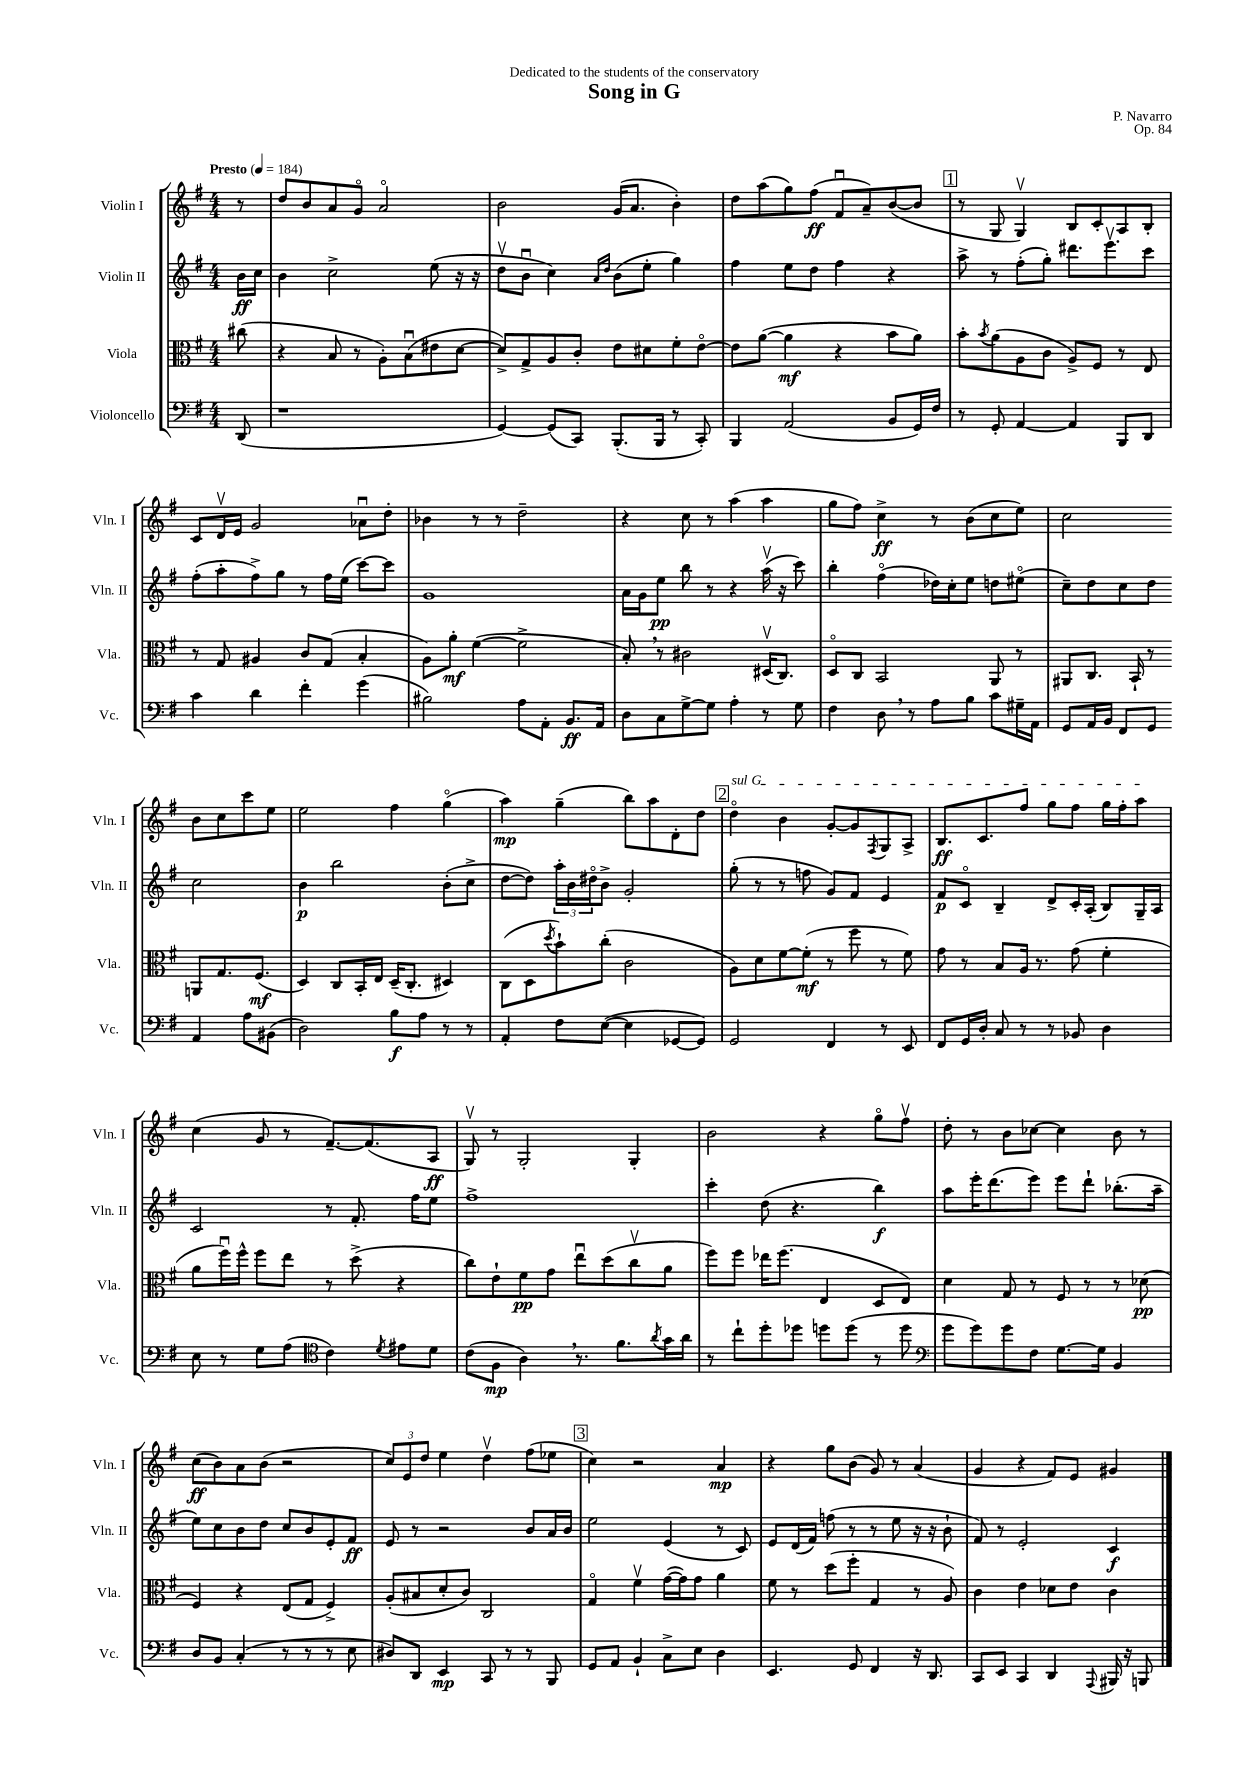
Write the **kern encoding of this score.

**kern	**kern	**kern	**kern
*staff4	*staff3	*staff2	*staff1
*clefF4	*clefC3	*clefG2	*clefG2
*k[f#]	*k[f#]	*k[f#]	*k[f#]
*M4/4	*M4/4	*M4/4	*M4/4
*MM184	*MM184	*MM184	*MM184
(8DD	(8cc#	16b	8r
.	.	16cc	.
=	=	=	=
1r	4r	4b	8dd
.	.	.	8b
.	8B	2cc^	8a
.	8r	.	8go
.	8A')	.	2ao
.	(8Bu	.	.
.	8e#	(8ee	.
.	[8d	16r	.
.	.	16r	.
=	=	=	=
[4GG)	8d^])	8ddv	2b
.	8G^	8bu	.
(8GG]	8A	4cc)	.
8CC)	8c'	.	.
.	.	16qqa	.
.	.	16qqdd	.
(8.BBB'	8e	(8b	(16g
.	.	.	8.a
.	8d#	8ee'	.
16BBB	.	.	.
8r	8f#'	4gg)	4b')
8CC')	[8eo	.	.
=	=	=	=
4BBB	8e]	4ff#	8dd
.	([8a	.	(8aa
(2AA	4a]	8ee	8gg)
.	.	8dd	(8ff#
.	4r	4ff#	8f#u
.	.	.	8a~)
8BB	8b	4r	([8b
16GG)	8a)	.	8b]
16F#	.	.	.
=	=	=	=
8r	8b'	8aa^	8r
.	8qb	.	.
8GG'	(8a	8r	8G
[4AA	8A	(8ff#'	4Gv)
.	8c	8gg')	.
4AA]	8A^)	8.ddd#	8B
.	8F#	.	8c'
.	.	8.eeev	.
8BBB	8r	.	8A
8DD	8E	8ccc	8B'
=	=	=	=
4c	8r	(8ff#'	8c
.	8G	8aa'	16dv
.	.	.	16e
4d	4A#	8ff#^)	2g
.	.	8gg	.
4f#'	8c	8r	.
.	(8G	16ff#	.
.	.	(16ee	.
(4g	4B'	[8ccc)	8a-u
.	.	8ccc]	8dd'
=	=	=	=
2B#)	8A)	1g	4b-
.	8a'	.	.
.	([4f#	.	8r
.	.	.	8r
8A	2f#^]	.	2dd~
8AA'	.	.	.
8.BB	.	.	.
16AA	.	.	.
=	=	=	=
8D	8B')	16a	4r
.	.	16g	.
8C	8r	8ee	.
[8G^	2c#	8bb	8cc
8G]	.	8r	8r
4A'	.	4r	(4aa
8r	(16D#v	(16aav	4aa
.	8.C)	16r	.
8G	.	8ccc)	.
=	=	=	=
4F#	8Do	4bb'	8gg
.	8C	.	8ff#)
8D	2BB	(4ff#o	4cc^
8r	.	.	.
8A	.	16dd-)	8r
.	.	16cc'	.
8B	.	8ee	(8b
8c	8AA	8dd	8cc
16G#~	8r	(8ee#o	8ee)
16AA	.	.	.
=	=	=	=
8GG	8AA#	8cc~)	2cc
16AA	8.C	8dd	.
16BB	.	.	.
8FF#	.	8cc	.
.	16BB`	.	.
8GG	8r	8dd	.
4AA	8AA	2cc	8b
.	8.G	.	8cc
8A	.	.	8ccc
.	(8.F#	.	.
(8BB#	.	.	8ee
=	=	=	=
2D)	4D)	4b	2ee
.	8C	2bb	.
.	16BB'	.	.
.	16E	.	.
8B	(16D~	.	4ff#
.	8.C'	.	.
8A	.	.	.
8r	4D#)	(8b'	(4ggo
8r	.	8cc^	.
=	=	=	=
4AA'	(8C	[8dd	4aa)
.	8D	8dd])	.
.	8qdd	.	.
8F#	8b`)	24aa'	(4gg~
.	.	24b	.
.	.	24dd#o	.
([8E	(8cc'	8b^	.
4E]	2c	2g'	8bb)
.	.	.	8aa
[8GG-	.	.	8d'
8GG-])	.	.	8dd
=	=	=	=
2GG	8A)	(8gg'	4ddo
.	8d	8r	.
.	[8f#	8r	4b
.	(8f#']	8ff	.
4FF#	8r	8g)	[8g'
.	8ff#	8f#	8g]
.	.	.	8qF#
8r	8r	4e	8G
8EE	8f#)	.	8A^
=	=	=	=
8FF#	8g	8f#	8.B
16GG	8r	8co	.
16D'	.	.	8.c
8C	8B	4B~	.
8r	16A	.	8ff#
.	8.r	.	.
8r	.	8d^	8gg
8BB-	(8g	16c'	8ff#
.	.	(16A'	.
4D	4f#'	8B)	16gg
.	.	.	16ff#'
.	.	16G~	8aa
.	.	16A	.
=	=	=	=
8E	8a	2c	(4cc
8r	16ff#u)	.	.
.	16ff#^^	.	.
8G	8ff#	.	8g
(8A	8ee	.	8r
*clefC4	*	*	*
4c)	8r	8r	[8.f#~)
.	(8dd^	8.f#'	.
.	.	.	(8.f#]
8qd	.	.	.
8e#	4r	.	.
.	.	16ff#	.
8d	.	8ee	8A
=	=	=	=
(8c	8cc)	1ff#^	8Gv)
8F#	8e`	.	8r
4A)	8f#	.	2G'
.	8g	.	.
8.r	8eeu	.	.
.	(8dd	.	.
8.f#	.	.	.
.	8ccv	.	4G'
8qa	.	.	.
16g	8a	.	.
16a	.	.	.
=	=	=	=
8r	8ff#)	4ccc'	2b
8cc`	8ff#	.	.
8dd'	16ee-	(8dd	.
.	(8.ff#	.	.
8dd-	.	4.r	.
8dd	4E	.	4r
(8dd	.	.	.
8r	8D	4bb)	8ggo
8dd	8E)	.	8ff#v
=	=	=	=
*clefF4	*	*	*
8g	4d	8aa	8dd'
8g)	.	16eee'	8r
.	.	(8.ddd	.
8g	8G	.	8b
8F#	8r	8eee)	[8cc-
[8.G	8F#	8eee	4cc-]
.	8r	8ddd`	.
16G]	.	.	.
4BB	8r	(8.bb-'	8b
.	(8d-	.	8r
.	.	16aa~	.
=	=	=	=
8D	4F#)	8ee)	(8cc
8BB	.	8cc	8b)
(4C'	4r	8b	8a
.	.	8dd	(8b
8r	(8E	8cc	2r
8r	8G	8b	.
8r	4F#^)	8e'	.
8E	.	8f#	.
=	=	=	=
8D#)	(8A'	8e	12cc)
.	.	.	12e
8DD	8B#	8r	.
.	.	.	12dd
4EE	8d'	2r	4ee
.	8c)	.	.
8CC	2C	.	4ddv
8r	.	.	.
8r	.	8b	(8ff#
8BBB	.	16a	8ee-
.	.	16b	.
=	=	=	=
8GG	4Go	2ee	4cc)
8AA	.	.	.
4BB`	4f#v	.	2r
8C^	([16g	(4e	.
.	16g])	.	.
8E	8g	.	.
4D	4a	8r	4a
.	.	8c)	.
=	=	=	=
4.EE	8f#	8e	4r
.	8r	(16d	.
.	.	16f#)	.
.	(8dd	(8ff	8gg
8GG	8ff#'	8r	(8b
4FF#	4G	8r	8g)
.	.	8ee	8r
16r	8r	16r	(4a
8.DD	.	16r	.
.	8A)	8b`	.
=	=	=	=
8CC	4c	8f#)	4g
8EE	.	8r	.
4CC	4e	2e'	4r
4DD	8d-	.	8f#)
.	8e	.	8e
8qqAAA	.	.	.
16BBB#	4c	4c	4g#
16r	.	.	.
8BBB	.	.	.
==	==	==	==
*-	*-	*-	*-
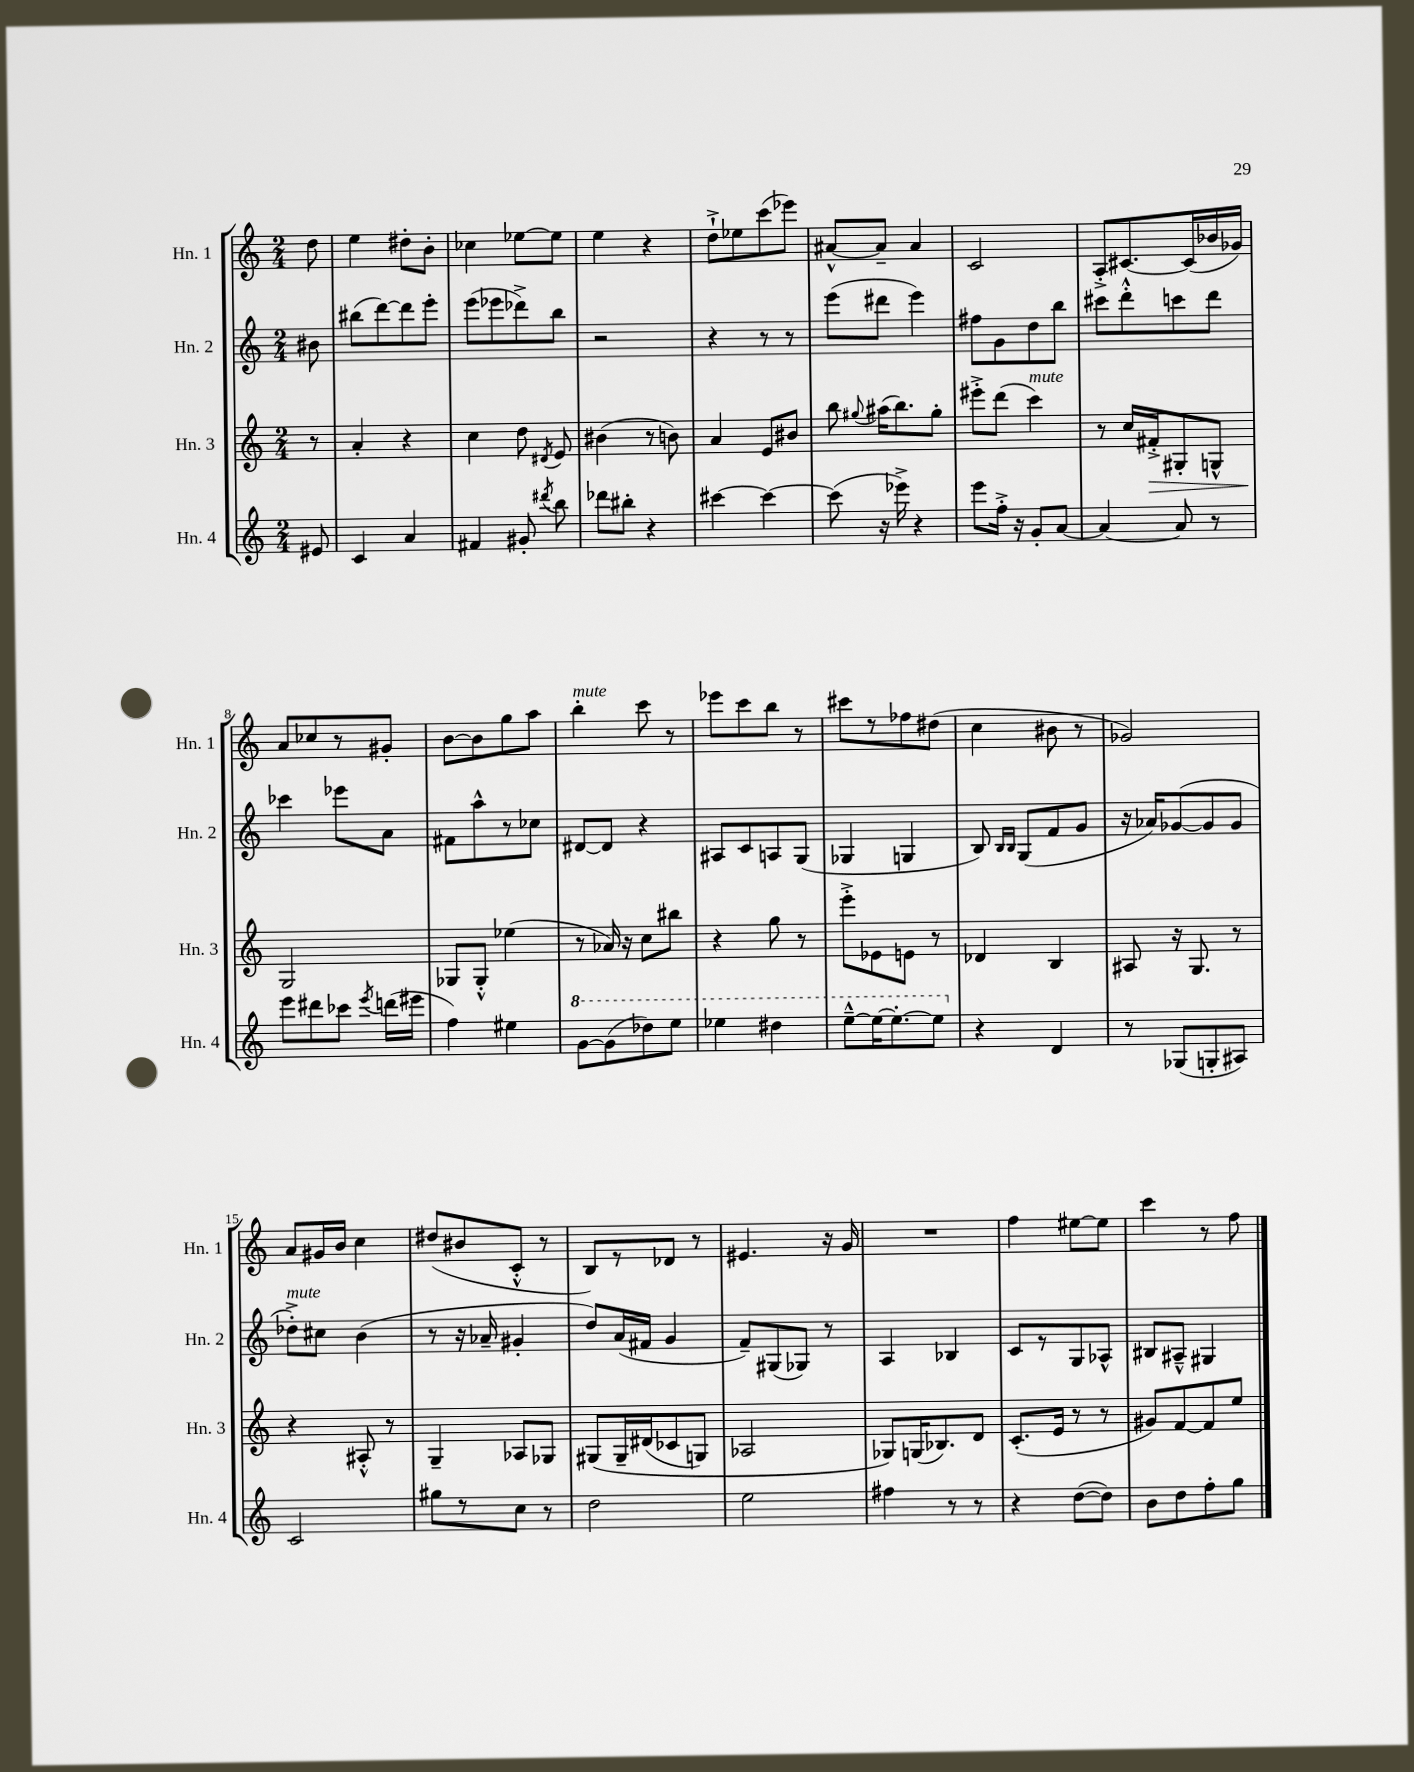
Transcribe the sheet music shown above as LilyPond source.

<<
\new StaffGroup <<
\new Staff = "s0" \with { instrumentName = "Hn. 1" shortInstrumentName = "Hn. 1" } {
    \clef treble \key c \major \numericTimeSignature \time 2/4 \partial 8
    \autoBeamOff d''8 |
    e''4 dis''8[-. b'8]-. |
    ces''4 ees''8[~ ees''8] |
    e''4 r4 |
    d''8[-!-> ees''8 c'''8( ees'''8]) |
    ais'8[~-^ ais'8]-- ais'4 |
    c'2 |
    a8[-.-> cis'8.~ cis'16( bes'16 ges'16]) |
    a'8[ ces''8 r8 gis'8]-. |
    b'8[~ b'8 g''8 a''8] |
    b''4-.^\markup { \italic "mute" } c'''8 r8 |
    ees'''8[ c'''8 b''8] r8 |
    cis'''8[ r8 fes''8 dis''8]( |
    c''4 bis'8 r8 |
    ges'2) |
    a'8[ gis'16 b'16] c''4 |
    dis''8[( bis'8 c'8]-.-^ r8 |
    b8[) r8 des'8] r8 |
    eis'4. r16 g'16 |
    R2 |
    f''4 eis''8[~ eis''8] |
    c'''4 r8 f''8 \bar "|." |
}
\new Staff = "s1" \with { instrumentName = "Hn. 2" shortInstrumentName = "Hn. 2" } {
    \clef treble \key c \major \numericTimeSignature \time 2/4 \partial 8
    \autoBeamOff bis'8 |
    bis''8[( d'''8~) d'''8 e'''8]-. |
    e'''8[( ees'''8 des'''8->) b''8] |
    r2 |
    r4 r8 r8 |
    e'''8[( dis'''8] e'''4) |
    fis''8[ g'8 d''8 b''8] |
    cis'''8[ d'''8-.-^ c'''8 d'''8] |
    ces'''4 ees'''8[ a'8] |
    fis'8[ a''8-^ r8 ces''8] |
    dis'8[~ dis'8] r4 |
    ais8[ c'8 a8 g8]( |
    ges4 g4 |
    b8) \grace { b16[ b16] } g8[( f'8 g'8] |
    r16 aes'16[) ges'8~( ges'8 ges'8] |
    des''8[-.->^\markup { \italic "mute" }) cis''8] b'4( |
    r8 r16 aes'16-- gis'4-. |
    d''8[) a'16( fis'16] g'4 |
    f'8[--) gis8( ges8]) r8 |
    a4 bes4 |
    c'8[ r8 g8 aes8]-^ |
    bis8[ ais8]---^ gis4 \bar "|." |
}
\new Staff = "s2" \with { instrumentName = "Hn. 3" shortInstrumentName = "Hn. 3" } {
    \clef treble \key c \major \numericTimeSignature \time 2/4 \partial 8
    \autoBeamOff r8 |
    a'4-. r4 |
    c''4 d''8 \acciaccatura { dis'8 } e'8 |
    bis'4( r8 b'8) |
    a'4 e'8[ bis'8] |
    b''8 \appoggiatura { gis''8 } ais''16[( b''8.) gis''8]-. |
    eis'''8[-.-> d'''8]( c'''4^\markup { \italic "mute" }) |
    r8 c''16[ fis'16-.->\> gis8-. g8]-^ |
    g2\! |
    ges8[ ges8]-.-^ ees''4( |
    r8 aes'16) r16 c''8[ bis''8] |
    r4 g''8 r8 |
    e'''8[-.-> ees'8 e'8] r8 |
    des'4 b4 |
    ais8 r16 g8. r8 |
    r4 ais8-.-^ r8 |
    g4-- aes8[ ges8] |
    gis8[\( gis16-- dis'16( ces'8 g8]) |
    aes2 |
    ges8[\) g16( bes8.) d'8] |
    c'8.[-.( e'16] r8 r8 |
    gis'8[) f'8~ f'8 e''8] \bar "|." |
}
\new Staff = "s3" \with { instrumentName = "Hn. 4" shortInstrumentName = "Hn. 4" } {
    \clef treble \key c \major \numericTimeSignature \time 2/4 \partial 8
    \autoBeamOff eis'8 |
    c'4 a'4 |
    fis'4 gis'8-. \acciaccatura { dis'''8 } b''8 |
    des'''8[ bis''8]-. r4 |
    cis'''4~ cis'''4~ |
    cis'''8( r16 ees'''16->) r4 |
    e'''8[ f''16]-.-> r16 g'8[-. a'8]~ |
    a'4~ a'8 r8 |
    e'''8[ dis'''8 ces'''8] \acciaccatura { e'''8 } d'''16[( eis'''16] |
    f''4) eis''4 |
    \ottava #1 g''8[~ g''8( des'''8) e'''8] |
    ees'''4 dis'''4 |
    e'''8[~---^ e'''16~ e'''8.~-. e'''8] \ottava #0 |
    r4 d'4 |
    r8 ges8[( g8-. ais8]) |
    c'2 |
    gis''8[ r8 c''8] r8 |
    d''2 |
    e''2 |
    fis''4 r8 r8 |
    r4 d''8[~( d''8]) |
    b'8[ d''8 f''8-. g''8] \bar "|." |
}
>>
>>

**EXERCISE DETAILS:**
Which lines in the listing above contain the string "ottava"? Copy each of them out in full.

**EXERCISE RESULT:**
    \ottava #1 g''8[~ g''8( des'''8) e'''8] |
    e'''8[~---^ e'''16~ e'''8.~-. e'''8] \ottava #0 |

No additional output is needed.